What to do: Everything in the records is to be written out exactly, except the pictures.

Input records:
· · ·

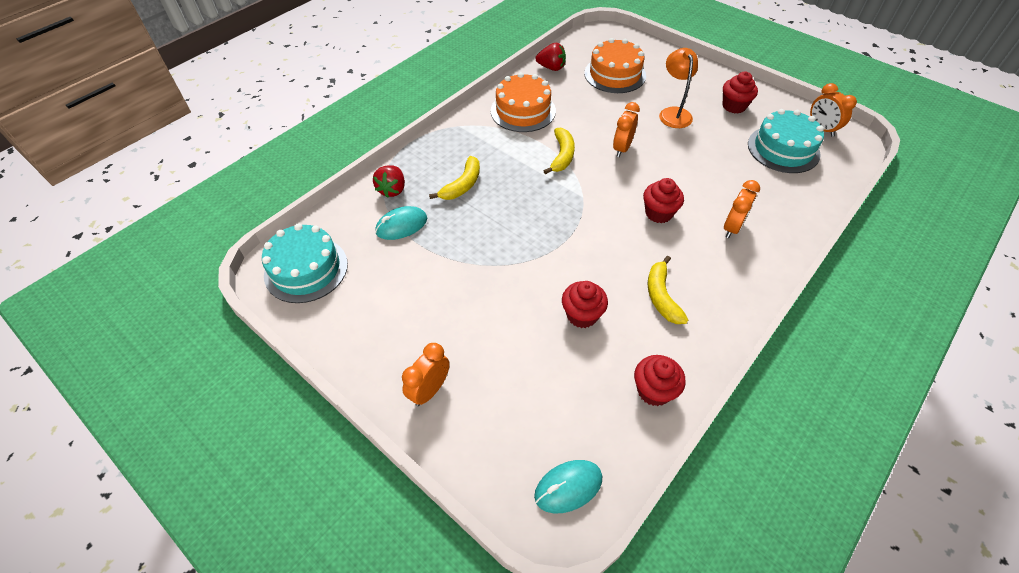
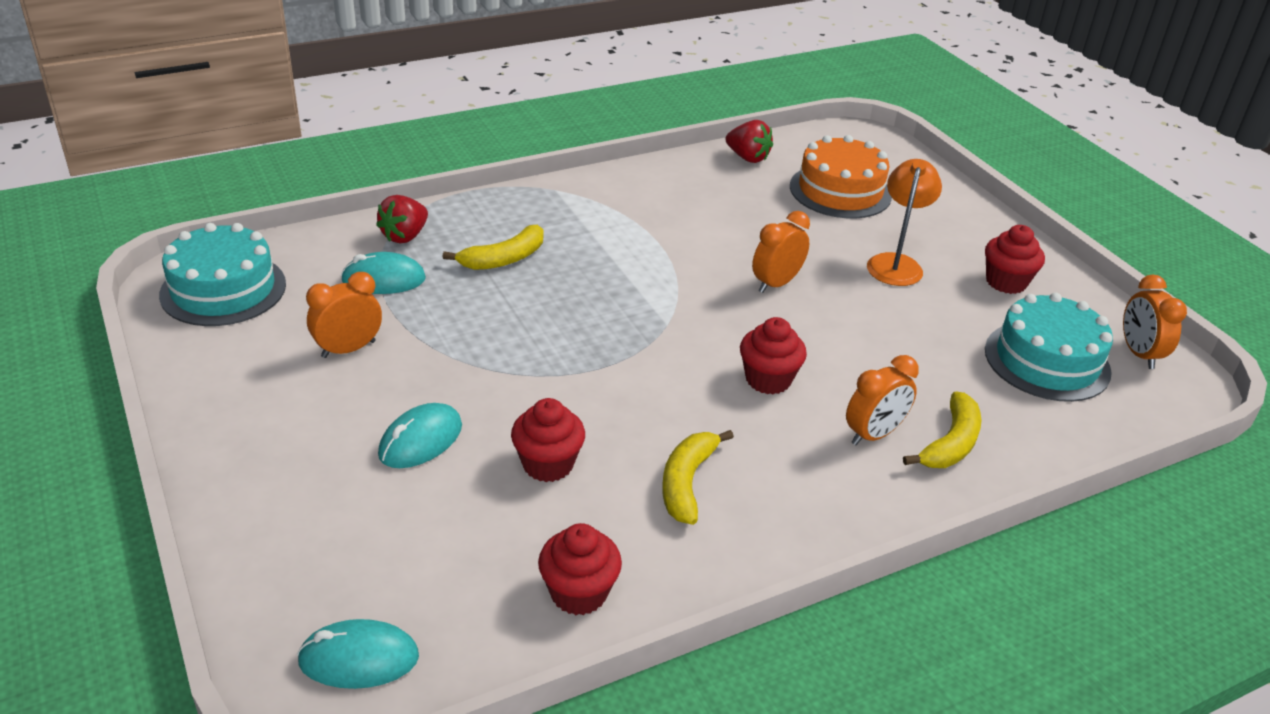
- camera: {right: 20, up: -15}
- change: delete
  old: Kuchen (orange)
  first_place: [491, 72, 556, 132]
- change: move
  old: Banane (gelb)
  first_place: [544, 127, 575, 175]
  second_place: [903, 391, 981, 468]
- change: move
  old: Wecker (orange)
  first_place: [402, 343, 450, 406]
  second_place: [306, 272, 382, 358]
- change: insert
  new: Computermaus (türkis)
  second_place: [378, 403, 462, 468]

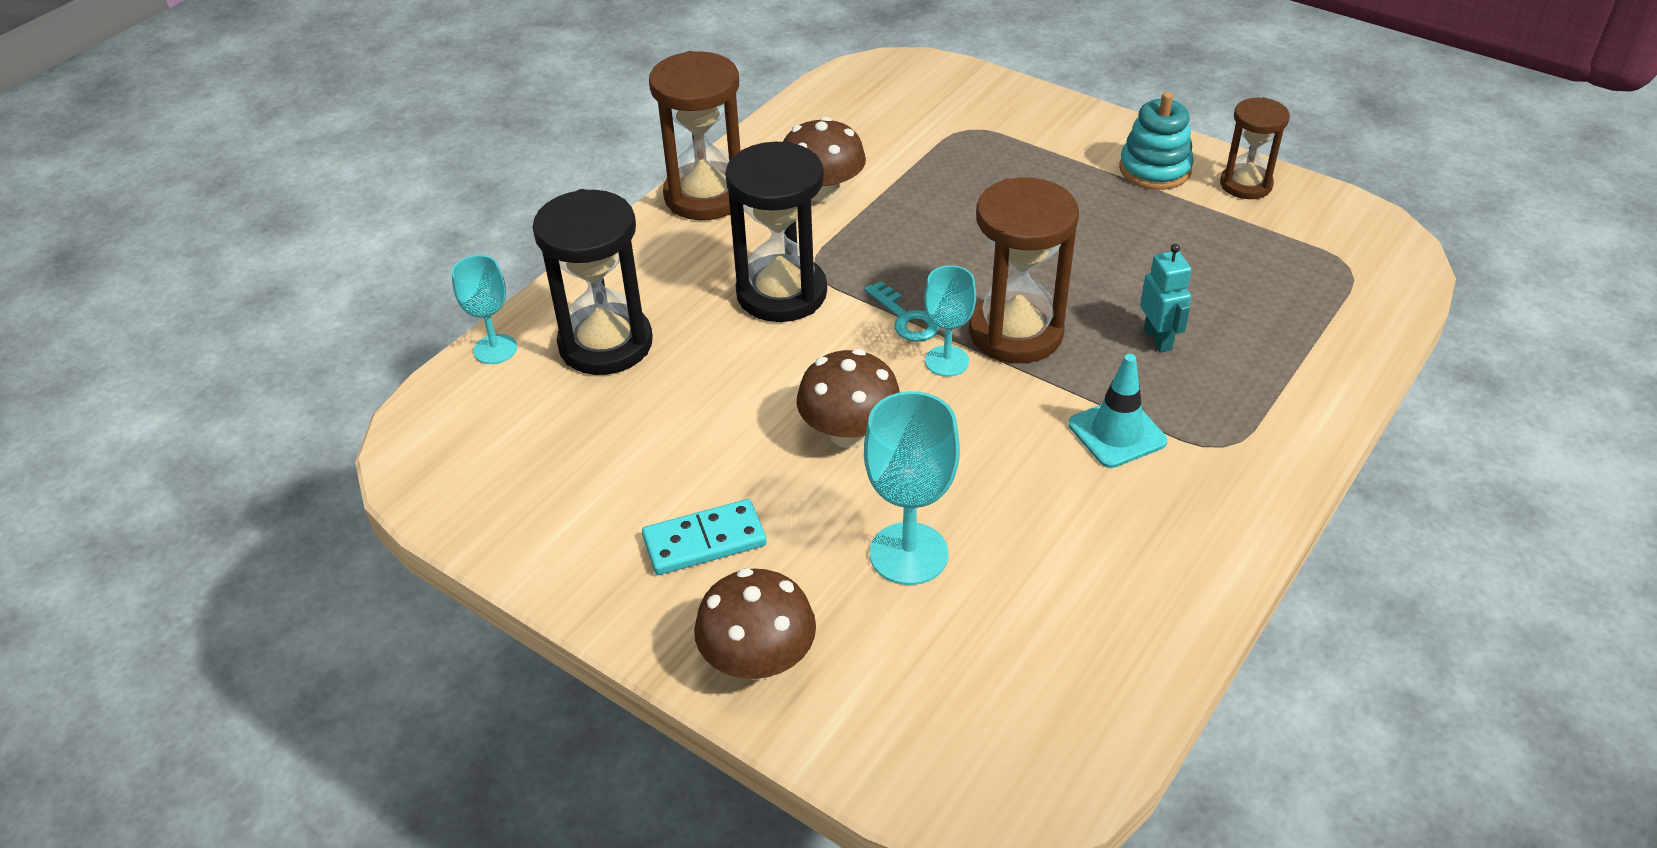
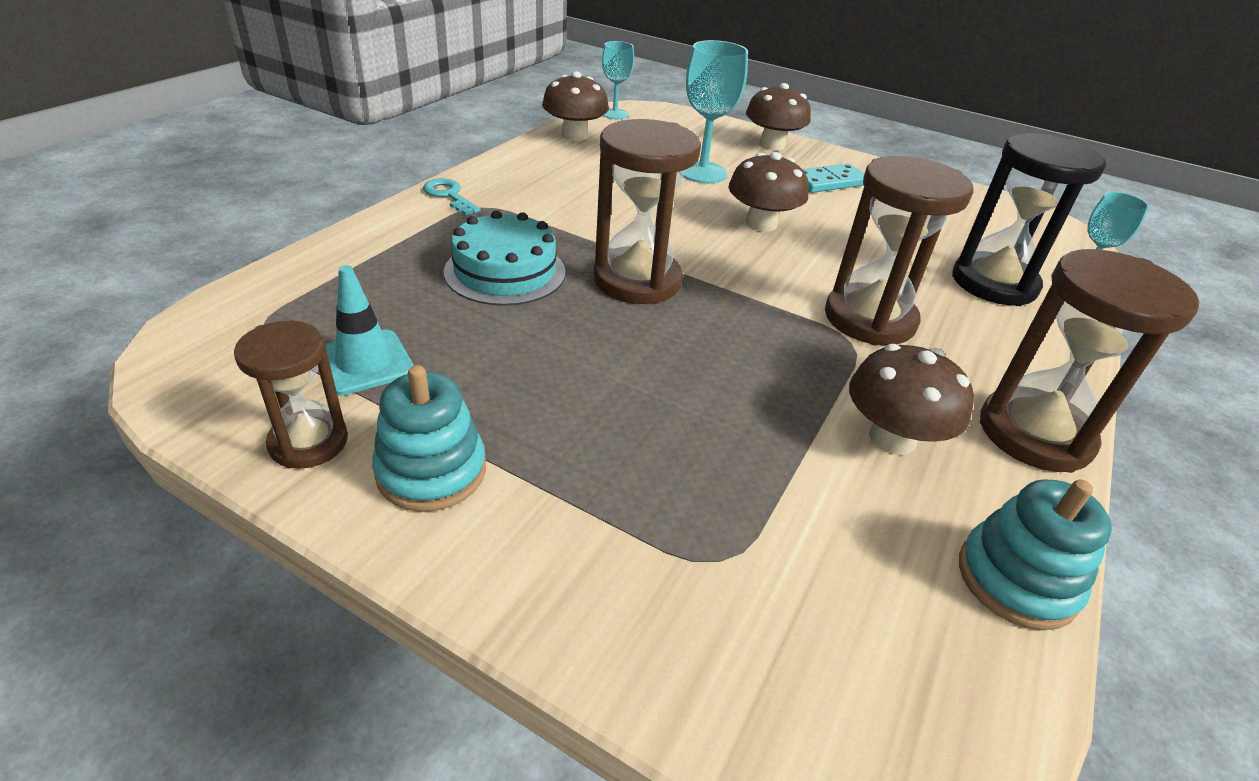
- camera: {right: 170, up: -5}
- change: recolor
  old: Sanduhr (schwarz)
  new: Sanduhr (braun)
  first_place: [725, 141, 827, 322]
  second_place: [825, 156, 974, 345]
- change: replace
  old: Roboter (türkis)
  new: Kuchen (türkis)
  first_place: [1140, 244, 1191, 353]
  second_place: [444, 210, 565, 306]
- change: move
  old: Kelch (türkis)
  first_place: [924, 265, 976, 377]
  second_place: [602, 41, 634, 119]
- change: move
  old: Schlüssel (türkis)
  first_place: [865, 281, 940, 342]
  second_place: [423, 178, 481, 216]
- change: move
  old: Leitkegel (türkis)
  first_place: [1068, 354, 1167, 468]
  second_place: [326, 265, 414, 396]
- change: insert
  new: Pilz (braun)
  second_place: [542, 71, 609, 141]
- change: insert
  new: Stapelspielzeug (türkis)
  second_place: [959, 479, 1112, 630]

· · ·

Exercise response:
- camera: {right: 20, up: -15}
- change: delete
  old: Kuchen (orange)
  first_place: [491, 72, 556, 132]
- change: move
  old: Banane (gelb)
  first_place: [544, 127, 575, 175]
  second_place: [903, 391, 981, 468]
- change: move
  old: Wecker (orange)
  first_place: [402, 343, 450, 406]
  second_place: [306, 272, 382, 358]
- change: insert
  new: Computermaus (türkis)
  second_place: [378, 403, 462, 468]

- camera: {right: 170, up: -5}
- change: recolor
  old: Sanduhr (schwarz)
  new: Sanduhr (braun)
  first_place: [725, 141, 827, 322]
  second_place: [825, 156, 974, 345]
- change: replace
  old: Roboter (türkis)
  new: Kuchen (türkis)
  first_place: [1140, 244, 1191, 353]
  second_place: [444, 210, 565, 306]
- change: move
  old: Kelch (türkis)
  first_place: [924, 265, 976, 377]
  second_place: [602, 41, 634, 119]
- change: move
  old: Schlüssel (türkis)
  first_place: [865, 281, 940, 342]
  second_place: [423, 178, 481, 216]
- change: move
  old: Leitkegel (türkis)
  first_place: [1068, 354, 1167, 468]
  second_place: [326, 265, 414, 396]
- change: insert
  new: Pilz (braun)
  second_place: [542, 71, 609, 141]
- change: insert
  new: Stapelspielzeug (türkis)
  second_place: [959, 479, 1112, 630]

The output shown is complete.